> [Work request]:
Only the lines from the one containing "(79, 428) = (791, 504): green" through the final line of the material below should be output, exactly as they stand.

> [Dataset entries]:
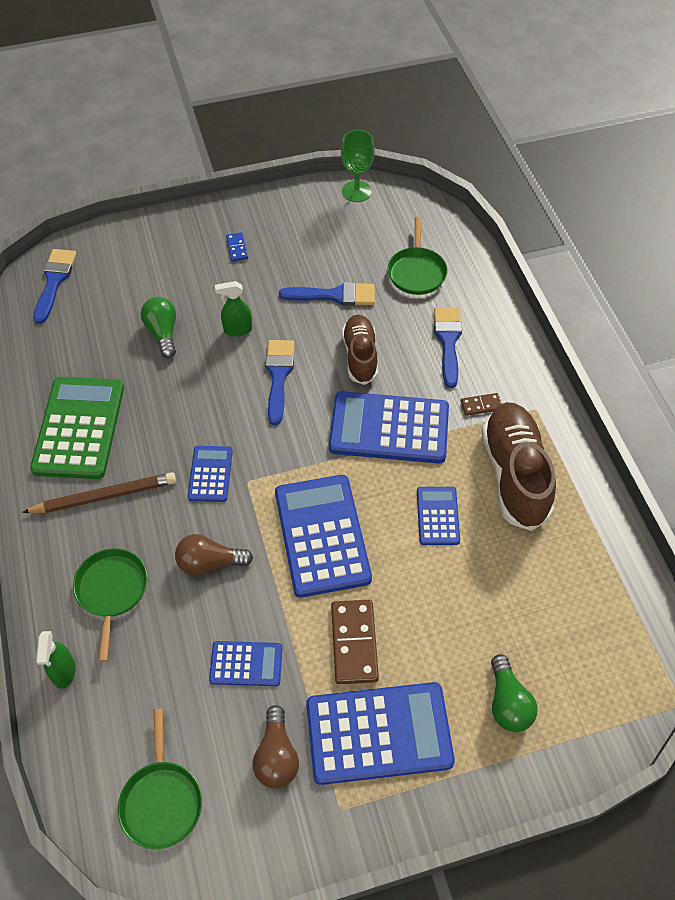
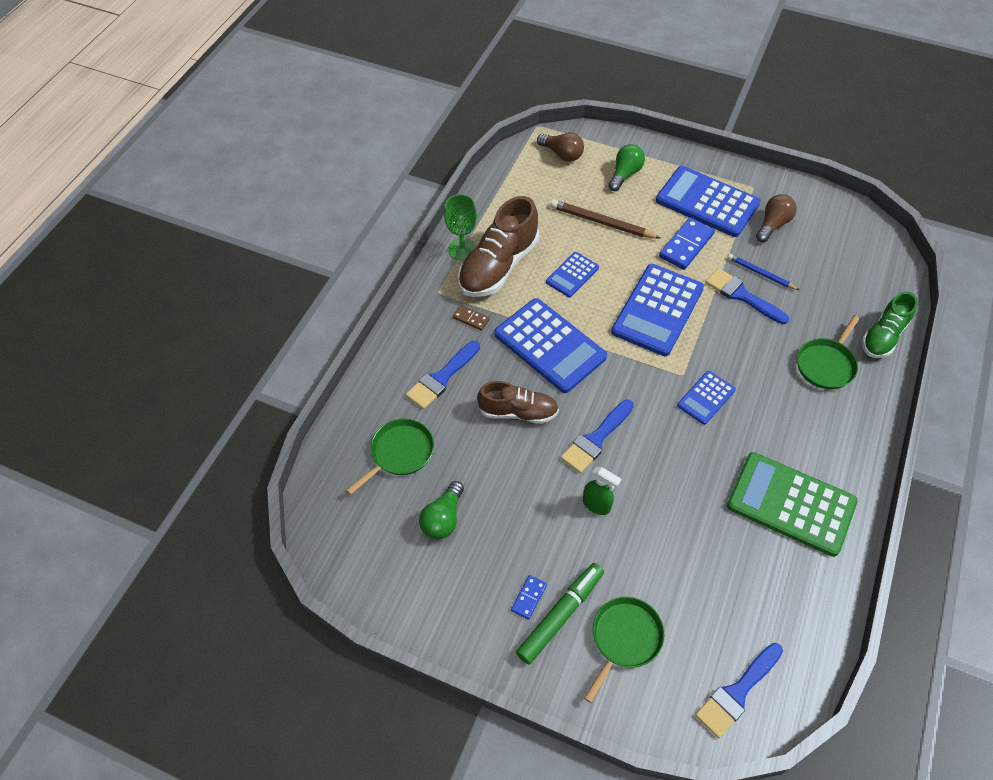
camera: 140 degrees left, 0 degrees up
(64, 672) = (883, 336): green spray bottle -> green shoe
(79, 428) = (791, 504): green calculator -> green calculator turned 75 degrees clockwise
(104, 496) = (798, 433): brown pencil -> brown pencil (601, 222)
(161, 801) = (852, 243): green pan -> green pan (624, 638)
(163, 333) = (664, 549): green light bulb -> green light bulb (443, 518)
(207, 252) = (560, 615): none -> green marker
(209, 563) = (746, 340): brown light bulb -> brown light bulb (562, 154)
(246, 664) = (760, 273): blue calculator -> blue pencil
(334, 295) = (487, 480): blue brush -> blue brush (742, 295)
(354, 643) = (686, 245): brown domino -> blue domino
(356, 191) = (358, 581): green goblet -> green goblet (462, 249)
(360, 356) = (518, 412): brown shoe -> brown shoe turned 120 degrees counterclockwise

> [Solution]:
(79, 428) = (791, 504): green calculator -> green calculator turned 75 degrees clockwise
(104, 496) = (798, 433): brown pencil -> brown pencil (601, 222)
(161, 801) = (852, 243): green pan -> green pan (624, 638)
(163, 333) = (664, 549): green light bulb -> green light bulb (443, 518)
(207, 252) = (560, 615): none -> green marker
(209, 563) = (746, 340): brown light bulb -> brown light bulb (562, 154)
(246, 664) = (760, 273): blue calculator -> blue pencil
(334, 295) = (487, 480): blue brush -> blue brush (742, 295)
(354, 643) = (686, 245): brown domino -> blue domino
(356, 191) = (358, 581): green goblet -> green goblet (462, 249)
(360, 356) = (518, 412): brown shoe -> brown shoe turned 120 degrees counterclockwise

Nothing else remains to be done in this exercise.